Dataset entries
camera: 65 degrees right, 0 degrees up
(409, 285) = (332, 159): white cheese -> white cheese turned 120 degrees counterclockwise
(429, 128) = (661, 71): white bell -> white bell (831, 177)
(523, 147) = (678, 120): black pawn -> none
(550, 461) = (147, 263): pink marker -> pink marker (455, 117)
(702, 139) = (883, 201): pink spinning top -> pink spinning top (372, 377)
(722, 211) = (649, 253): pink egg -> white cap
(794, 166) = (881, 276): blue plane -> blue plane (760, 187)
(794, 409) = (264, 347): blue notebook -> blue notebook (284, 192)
* * *
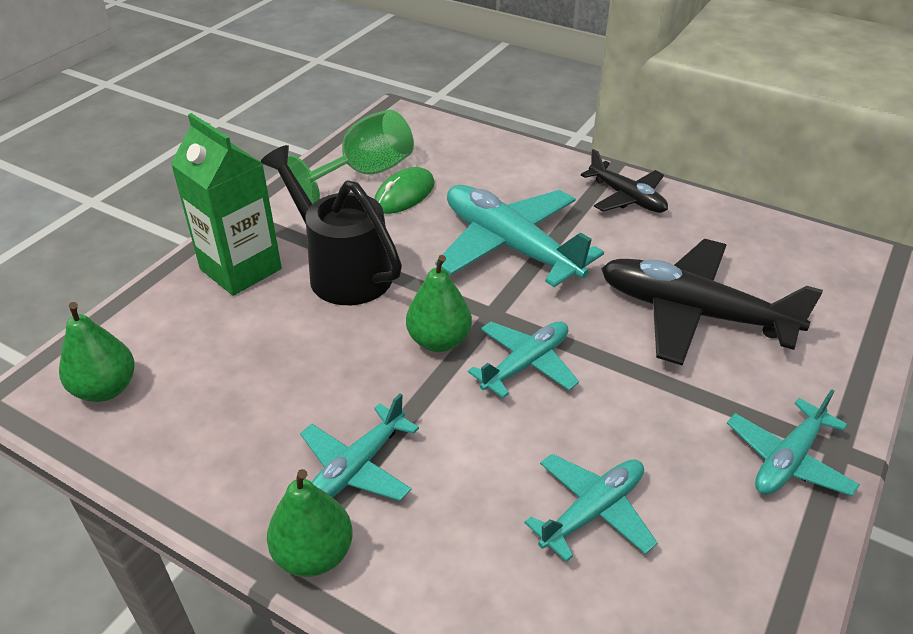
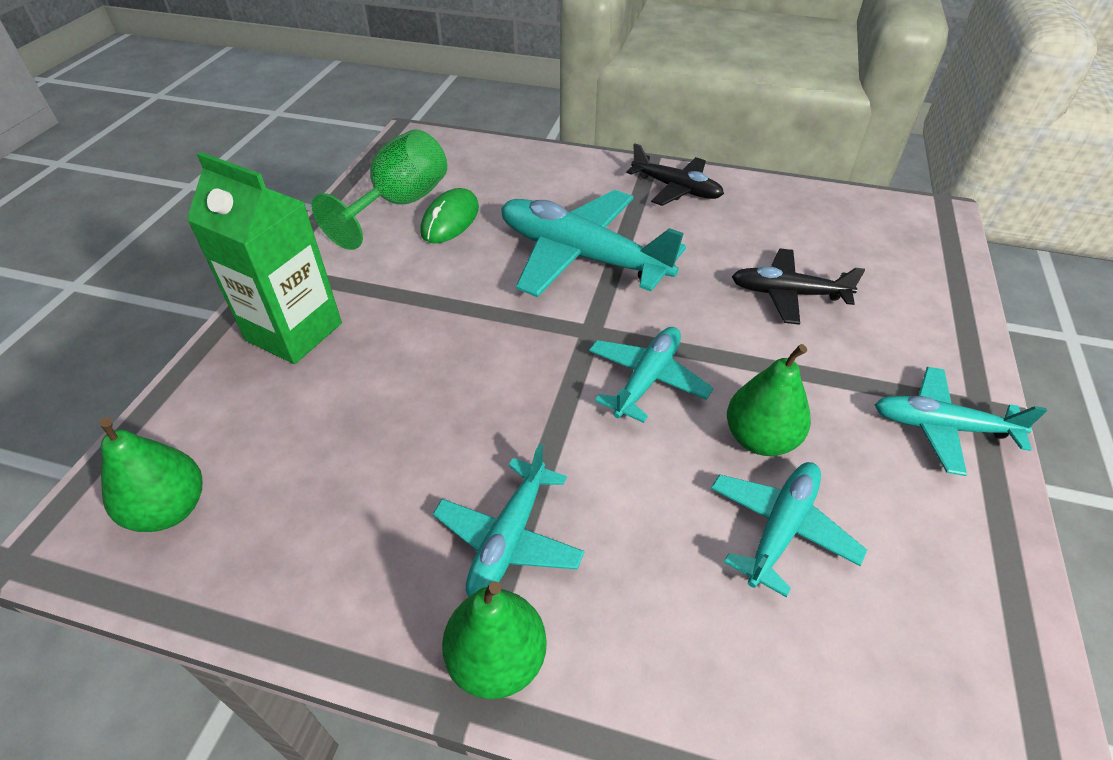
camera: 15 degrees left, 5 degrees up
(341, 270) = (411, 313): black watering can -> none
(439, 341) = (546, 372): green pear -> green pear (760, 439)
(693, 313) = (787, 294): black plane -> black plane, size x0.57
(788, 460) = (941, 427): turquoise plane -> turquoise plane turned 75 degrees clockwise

> What is being asked
Tell how many lines in the entries above include the string "none", and write nothing but the number.

> Your solution
2